Brief
Could you write the entries out again, exactly as they are?

-------

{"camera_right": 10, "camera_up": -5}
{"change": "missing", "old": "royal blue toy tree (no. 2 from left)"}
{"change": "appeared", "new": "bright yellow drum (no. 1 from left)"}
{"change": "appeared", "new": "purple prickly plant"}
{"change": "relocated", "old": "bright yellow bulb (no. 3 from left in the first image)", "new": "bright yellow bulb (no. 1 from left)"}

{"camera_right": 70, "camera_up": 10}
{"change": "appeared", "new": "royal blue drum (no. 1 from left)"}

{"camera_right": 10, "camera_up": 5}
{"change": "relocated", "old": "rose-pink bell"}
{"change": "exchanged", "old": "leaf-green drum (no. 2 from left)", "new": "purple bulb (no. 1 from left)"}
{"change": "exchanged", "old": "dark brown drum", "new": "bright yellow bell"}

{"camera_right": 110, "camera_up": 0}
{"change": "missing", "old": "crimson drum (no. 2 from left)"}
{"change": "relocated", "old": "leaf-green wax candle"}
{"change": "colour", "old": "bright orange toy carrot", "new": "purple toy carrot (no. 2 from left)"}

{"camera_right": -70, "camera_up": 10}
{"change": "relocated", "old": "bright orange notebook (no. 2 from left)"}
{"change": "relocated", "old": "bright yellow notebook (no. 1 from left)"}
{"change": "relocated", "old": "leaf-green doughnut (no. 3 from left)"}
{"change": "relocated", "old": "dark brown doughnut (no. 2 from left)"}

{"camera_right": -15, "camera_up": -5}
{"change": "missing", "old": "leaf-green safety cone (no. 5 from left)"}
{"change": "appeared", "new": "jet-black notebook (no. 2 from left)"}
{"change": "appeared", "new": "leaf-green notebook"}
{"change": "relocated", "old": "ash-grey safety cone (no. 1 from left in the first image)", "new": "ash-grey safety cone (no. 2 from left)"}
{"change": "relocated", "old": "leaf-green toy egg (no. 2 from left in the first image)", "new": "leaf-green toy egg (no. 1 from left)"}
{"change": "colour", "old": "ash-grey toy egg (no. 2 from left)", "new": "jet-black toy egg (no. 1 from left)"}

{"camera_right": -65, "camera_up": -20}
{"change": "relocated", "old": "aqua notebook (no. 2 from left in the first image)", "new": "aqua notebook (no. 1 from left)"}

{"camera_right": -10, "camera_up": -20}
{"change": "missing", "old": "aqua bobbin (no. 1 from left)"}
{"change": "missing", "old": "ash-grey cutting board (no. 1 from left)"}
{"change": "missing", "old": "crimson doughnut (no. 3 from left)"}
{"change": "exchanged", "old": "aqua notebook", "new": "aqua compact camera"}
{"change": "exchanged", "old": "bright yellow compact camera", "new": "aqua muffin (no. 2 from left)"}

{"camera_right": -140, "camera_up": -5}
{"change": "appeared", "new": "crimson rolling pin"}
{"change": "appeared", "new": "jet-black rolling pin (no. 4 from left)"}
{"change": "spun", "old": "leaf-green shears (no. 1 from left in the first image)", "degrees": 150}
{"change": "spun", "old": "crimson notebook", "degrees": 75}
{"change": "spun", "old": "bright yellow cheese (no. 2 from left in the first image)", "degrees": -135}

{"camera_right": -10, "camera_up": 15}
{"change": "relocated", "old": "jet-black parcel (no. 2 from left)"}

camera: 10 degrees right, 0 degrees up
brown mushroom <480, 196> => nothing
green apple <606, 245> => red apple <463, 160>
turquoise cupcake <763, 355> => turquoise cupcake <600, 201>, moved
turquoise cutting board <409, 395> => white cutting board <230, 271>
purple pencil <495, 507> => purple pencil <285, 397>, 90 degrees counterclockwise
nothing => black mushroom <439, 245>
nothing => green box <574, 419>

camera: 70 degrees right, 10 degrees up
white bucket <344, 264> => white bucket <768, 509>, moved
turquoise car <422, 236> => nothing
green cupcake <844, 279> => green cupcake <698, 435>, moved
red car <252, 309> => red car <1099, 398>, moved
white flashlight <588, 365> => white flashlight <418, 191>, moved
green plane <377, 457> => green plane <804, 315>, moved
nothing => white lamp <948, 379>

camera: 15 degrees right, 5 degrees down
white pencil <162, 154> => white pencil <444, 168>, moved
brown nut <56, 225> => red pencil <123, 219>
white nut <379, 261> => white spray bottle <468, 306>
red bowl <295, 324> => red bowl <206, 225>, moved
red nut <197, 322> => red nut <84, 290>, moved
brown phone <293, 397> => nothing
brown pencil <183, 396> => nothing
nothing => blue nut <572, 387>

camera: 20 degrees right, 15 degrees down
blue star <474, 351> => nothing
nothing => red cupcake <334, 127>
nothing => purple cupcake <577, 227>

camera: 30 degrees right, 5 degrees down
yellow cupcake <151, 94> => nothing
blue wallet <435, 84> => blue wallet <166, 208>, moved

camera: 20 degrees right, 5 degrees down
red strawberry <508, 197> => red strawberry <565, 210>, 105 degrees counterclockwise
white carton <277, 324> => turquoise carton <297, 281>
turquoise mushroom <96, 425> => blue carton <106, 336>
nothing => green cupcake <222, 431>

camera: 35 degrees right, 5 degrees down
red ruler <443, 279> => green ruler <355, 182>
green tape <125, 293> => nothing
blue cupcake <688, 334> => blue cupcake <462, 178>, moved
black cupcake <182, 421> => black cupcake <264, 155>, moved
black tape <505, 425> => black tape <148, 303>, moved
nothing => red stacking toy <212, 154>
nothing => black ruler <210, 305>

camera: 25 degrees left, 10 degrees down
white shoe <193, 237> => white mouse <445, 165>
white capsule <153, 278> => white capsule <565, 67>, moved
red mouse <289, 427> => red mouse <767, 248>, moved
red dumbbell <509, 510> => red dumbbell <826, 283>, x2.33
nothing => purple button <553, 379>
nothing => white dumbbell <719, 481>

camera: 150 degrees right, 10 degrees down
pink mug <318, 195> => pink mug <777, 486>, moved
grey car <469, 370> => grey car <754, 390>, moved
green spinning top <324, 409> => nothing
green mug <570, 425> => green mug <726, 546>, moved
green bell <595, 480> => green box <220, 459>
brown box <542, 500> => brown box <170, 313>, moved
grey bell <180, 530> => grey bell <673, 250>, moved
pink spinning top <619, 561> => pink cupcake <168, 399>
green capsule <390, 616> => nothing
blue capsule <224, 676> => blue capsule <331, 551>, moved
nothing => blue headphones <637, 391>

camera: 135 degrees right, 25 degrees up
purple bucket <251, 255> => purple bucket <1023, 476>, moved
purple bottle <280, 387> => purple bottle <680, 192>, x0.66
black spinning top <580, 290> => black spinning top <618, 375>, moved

-------

Finished exercise
{"camera_right": 10, "camera_up": -5}
{"change": "missing", "old": "royal blue toy tree (no. 2 from left)"}
{"change": "appeared", "new": "bright yellow drum (no. 1 from left)"}
{"change": "appeared", "new": "purple prickly plant"}
{"change": "relocated", "old": "bright yellow bulb (no. 3 from left in the first image)", "new": "bright yellow bulb (no. 1 from left)"}

{"camera_right": 70, "camera_up": 10}
{"change": "appeared", "new": "royal blue drum (no. 1 from left)"}

{"camera_right": 10, "camera_up": 5}
{"change": "relocated", "old": "rose-pink bell"}
{"change": "exchanged", "old": "leaf-green drum (no. 2 from left)", "new": "purple bulb (no. 1 from left)"}
{"change": "exchanged", "old": "dark brown drum", "new": "bright yellow bell"}

{"camera_right": 110, "camera_up": 0}
{"change": "missing", "old": "crimson drum (no. 2 from left)"}
{"change": "relocated", "old": "leaf-green wax candle"}
{"change": "colour", "old": "bright orange toy carrot", "new": "purple toy carrot (no. 2 from left)"}

{"camera_right": -70, "camera_up": 10}
{"change": "relocated", "old": "bright orange notebook (no. 2 from left)"}
{"change": "relocated", "old": "bright yellow notebook (no. 1 from left)"}
{"change": "relocated", "old": "leaf-green doughnut (no. 3 from left)"}
{"change": "relocated", "old": "dark brown doughnut (no. 2 from left)"}

{"camera_right": -15, "camera_up": -5}
{"change": "missing", "old": "leaf-green safety cone (no. 5 from left)"}
{"change": "appeared", "new": "jet-black notebook (no. 2 from left)"}
{"change": "appeared", "new": "leaf-green notebook"}
{"change": "relocated", "old": "ash-grey safety cone (no. 1 from left in the first image)", "new": "ash-grey safety cone (no. 2 from left)"}
{"change": "relocated", "old": "leaf-green toy egg (no. 2 from left in the first image)", "new": "leaf-green toy egg (no. 1 from left)"}
{"change": "colour", "old": "ash-grey toy egg (no. 2 from left)", "new": "jet-black toy egg (no. 1 from left)"}

{"camera_right": -65, "camera_up": -20}
{"change": "relocated", "old": "aqua notebook (no. 2 from left in the first image)", "new": "aqua notebook (no. 1 from left)"}

{"camera_right": -10, "camera_up": -20}
{"change": "missing", "old": "aqua bobbin (no. 1 from left)"}
{"change": "missing", "old": "ash-grey cutting board (no. 1 from left)"}
{"change": "missing", "old": "crimson doughnut (no. 3 from left)"}
{"change": "exchanged", "old": "aqua notebook", "new": "aqua compact camera"}
{"change": "exchanged", "old": "bright yellow compact camera", "new": "aqua muffin (no. 2 from left)"}

{"camera_right": -140, "camera_up": -5}
{"change": "appeared", "new": "crimson rolling pin"}
{"change": "appeared", "new": "jet-black rolling pin (no. 4 from left)"}
{"change": "spun", "old": "leaf-green shears (no. 1 from left in the first image)", "degrees": 150}
{"change": "spun", "old": "crimson notebook", "degrees": 75}
{"change": "spun", "old": "bright yellow cheese (no. 2 from left in the first image)", "degrees": -135}

{"camera_right": -10, "camera_up": 15}
{"change": "relocated", "old": "jet-black parcel (no. 2 from left)"}

camera: 10 degrees right, 0 degrees up
brown mushroom <480, 196> => nothing
green apple <606, 245> => red apple <463, 160>
turquoise cupcake <763, 355> => turquoise cupcake <600, 201>, moved
turquoise cutting board <409, 395> => white cutting board <230, 271>
purple pencil <495, 507> => purple pencil <285, 397>, 90 degrees counterclockwise
nothing => black mushroom <439, 245>
nothing => green box <574, 419>

camera: 70 degrees right, 10 degrees up
white bucket <344, 264> => white bucket <768, 509>, moved
turquoise car <422, 236> => nothing
green cupcake <844, 279> => green cupcake <698, 435>, moved
red car <252, 309> => red car <1099, 398>, moved
white flashlight <588, 365> => white flashlight <418, 191>, moved
green plane <377, 457> => green plane <804, 315>, moved
nothing => white lamp <948, 379>

camera: 15 degrees right, 5 degrees down
white pencil <162, 154> => white pencil <444, 168>, moved
brown nut <56, 225> => red pencil <123, 219>
white nut <379, 261> => white spray bottle <468, 306>
red bowl <295, 324> => red bowl <206, 225>, moved
red nut <197, 322> => red nut <84, 290>, moved
brown phone <293, 397> => nothing
brown pencil <183, 396> => nothing
nothing => blue nut <572, 387>

camera: 20 degrees right, 15 degrees down
blue star <474, 351> => nothing
nothing => red cupcake <334, 127>
nothing => purple cupcake <577, 227>

camera: 30 degrees right, 5 degrees down
yellow cupcake <151, 94> => nothing
blue wallet <435, 84> => blue wallet <166, 208>, moved

camera: 20 degrees right, 5 degrees down
red strawberry <508, 197> => red strawberry <565, 210>, 105 degrees counterclockwise
white carton <277, 324> => turquoise carton <297, 281>
turquoise mushroom <96, 425> => blue carton <106, 336>
nothing => green cupcake <222, 431>

camera: 35 degrees right, 5 degrees down
red ruler <443, 279> => green ruler <355, 182>
green tape <125, 293> => nothing
blue cupcake <688, 334> => blue cupcake <462, 178>, moved
black cupcake <182, 421> => black cupcake <264, 155>, moved
black tape <505, 425> => black tape <148, 303>, moved
nothing => red stacking toy <212, 154>
nothing => black ruler <210, 305>

camera: 25 degrees left, 10 degrees down
white shoe <193, 237> => white mouse <445, 165>
white capsule <153, 278> => white capsule <565, 67>, moved
red mouse <289, 427> => red mouse <767, 248>, moved
red dumbbell <509, 510> => red dumbbell <826, 283>, x2.33
nothing => purple button <553, 379>
nothing => white dumbbell <719, 481>

camera: 150 degrees right, 10 degrees down
pink mug <318, 195> => pink mug <777, 486>, moved
grey car <469, 370> => grey car <754, 390>, moved
green spinning top <324, 409> => nothing
green mug <570, 425> => green mug <726, 546>, moved
green bell <595, 480> => green box <220, 459>
brown box <542, 500> => brown box <170, 313>, moved
grey bell <180, 530> => grey bell <673, 250>, moved
pink spinning top <619, 561> => pink cupcake <168, 399>
green capsule <390, 616> => nothing
blue capsule <224, 676> => blue capsule <331, 551>, moved
nothing => blue headphones <637, 391>

camera: 135 degrees right, 25 degrees up
purple bucket <251, 255> => purple bucket <1023, 476>, moved
purple bottle <280, 387> => purple bottle <680, 192>, x0.66
black spinning top <580, 290> => black spinning top <618, 375>, moved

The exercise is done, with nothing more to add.